> **WHAT IS REQUIRED**: Search the data below, and report every line in which "white" occurs.

> **WORKING DATA**:
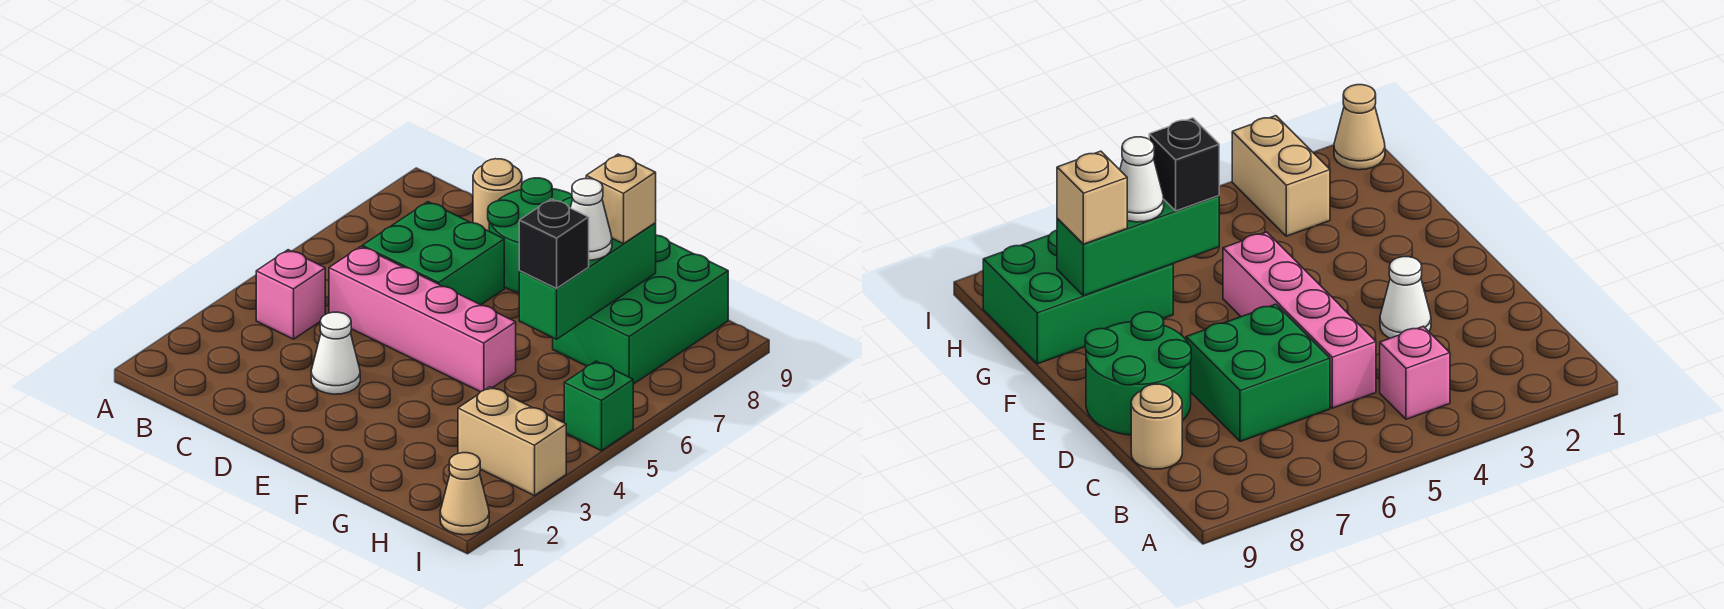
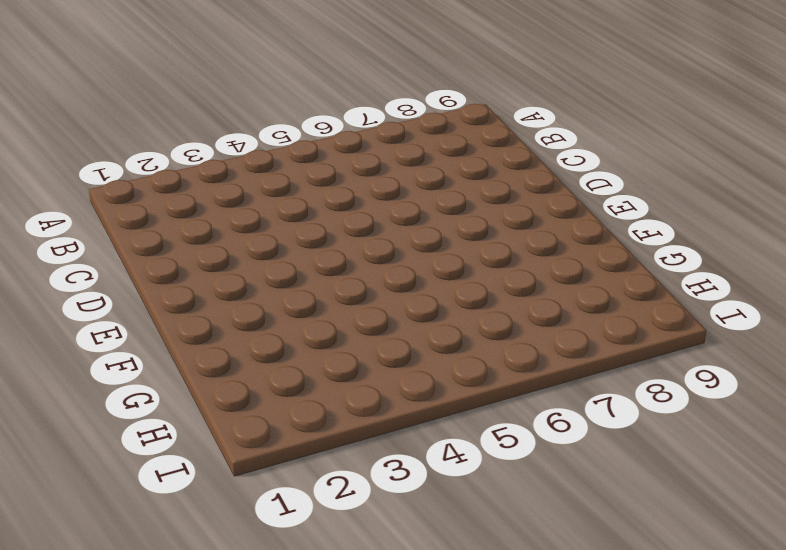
none -> pink brick B4 level 1
none -> pink brick C5:F5 level 1
none -> green brick C6:D7 level 1

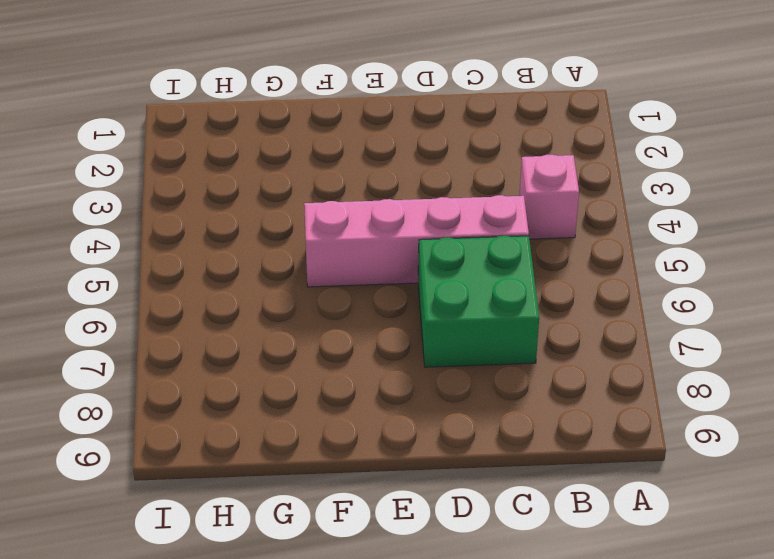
none -> tan round brick C9 level 1
none -> white cone D3 level 1
none -> green round brick D8:E9 level 1

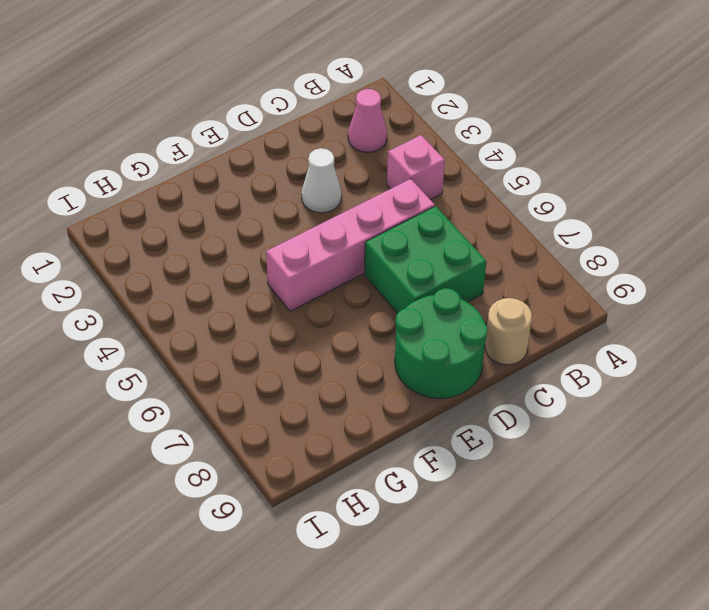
pink cone B2 level 1 -> none
none -> green brick G7:H9 level 1
none -> tan brick H3:I3 level 1
none -> tan cone I1 level 1

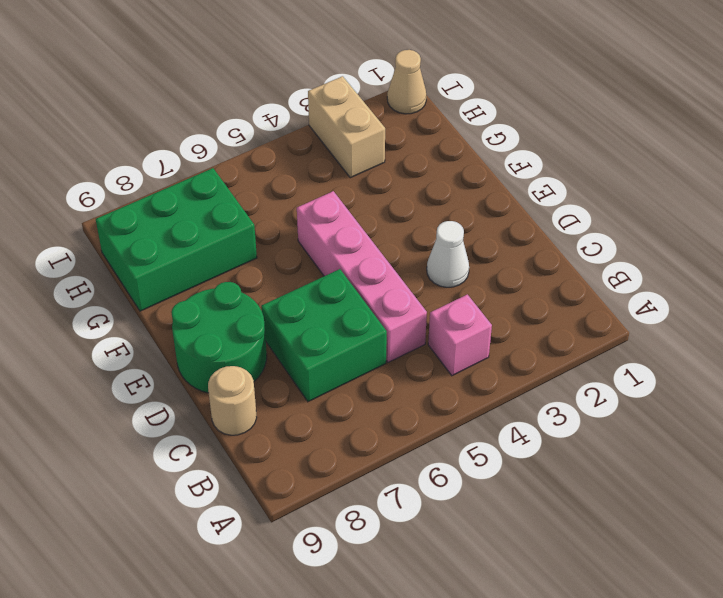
none -> green brick I5 level 1
none -> green brick G6:G8 level 2
none -> black brick G6 level 3

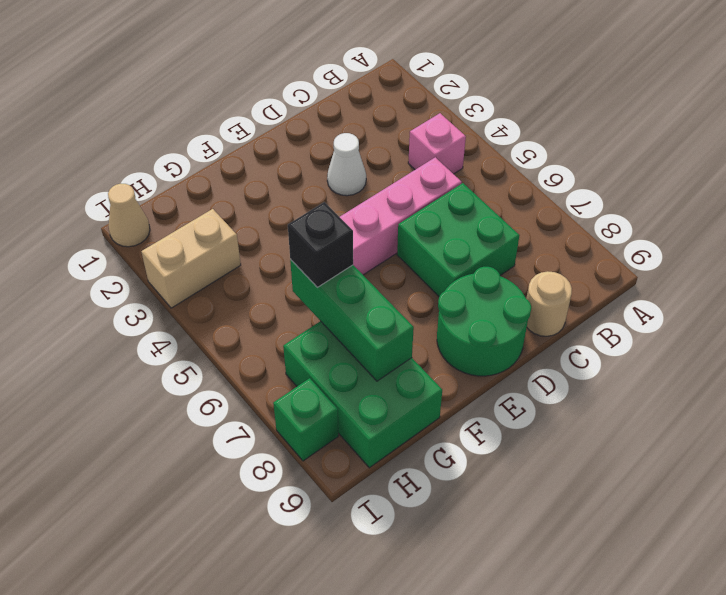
green brick I8 level 1 -> green brick I5 level 1
none -> white cone G7 level 3
none -> tan brick G8 level 3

> **COMPLETED TASK**:
none -> white cone D3 level 1
none -> white cone G7 level 3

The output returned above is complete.